Coordinate-based object records:
Segment Open
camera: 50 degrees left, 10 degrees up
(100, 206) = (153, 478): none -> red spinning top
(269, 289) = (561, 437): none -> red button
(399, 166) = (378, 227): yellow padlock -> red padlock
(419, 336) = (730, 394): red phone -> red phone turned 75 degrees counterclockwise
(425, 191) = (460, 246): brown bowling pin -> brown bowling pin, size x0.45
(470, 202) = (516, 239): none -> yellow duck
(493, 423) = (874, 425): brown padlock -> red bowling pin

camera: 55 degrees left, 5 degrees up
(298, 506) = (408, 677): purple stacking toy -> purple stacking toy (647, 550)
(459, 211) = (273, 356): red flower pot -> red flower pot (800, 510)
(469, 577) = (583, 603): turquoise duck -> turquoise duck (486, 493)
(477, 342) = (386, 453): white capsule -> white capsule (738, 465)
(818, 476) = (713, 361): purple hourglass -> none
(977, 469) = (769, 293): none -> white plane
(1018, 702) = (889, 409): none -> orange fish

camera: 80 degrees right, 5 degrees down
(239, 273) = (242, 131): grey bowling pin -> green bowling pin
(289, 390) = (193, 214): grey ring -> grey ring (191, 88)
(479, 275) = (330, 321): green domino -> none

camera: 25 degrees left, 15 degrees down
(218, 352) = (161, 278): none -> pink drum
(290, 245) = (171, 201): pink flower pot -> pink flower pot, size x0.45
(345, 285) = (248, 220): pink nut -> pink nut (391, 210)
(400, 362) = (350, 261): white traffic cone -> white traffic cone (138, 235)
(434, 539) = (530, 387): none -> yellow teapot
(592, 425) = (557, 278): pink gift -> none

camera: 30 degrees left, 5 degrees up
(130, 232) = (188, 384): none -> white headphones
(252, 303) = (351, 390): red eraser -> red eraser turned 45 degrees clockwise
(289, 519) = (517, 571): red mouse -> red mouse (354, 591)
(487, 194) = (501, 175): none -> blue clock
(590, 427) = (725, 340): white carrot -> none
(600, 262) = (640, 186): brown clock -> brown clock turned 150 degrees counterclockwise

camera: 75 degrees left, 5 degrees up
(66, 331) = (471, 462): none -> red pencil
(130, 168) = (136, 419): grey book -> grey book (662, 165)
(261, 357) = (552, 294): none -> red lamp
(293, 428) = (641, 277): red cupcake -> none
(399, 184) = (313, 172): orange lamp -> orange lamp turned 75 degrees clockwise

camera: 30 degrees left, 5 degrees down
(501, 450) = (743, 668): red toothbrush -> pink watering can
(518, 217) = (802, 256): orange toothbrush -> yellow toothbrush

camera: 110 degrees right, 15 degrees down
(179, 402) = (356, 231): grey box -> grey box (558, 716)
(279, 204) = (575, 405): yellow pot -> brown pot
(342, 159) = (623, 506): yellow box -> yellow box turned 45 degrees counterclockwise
Segment Closed
Give the data back exactly as it stands.

● Task result
camera: 50 degrees left, 10 degrees up
(100, 206) = (153, 478): none -> red spinning top
(269, 289) = (561, 437): none -> red button
(399, 166) = (378, 227): yellow padlock -> red padlock
(419, 336) = (730, 394): red phone -> red phone turned 75 degrees counterclockwise
(425, 191) = (460, 246): brown bowling pin -> brown bowling pin, size x0.45
(470, 202) = (516, 239): none -> yellow duck
(493, 423) = (874, 425): brown padlock -> red bowling pin

camera: 55 degrees left, 5 degrees up
(298, 506) = (408, 677): purple stacking toy -> purple stacking toy (647, 550)
(459, 211) = (273, 356): red flower pot -> red flower pot (800, 510)
(469, 577) = (583, 603): turquoise duck -> turquoise duck (486, 493)
(477, 342) = (386, 453): white capsule -> white capsule (738, 465)
(818, 476) = (713, 361): purple hourglass -> none
(977, 469) = (769, 293): none -> white plane
(1018, 702) = (889, 409): none -> orange fish

camera: 80 degrees right, 5 degrees down
(239, 273) = (242, 131): grey bowling pin -> green bowling pin
(289, 390) = (193, 214): grey ring -> grey ring (191, 88)
(479, 275) = (330, 321): green domino -> none

camera: 25 degrees left, 15 degrees down
(218, 352) = (161, 278): none -> pink drum
(290, 245) = (171, 201): pink flower pot -> pink flower pot, size x0.45
(345, 285) = (248, 220): pink nut -> pink nut (391, 210)
(400, 362) = (350, 261): white traffic cone -> white traffic cone (138, 235)
(434, 539) = (530, 387): none -> yellow teapot
(592, 425) = (557, 278): pink gift -> none

camera: 30 degrees left, 5 degrees up
(130, 232) = (188, 384): none -> white headphones
(252, 303) = (351, 390): red eraser -> red eraser turned 45 degrees clockwise
(289, 519) = (517, 571): red mouse -> red mouse (354, 591)
(487, 194) = (501, 175): none -> blue clock
(590, 427) = (725, 340): white carrot -> none
(600, 262) = (640, 186): brown clock -> brown clock turned 150 degrees counterclockwise

camera: 75 degrees left, 5 degrees up
(66, 331) = (471, 462): none -> red pencil
(130, 168) = (136, 419): grey book -> grey book (662, 165)
(261, 357) = (552, 294): none -> red lamp
(293, 428) = (641, 277): red cupcake -> none
(399, 184) = (313, 172): orange lamp -> orange lamp turned 75 degrees clockwise

camera: 30 degrees left, 5 degrees down
(501, 450) = (743, 668): red toothbrush -> pink watering can
(518, 217) = (802, 256): orange toothbrush -> yellow toothbrush

camera: 110 degrees right, 15 degrees down
(179, 402) = (356, 231): grey box -> grey box (558, 716)
(279, 204) = (575, 405): yellow pot -> brown pot
(342, 159) = (623, 506): yellow box -> yellow box turned 45 degrees counterclockwise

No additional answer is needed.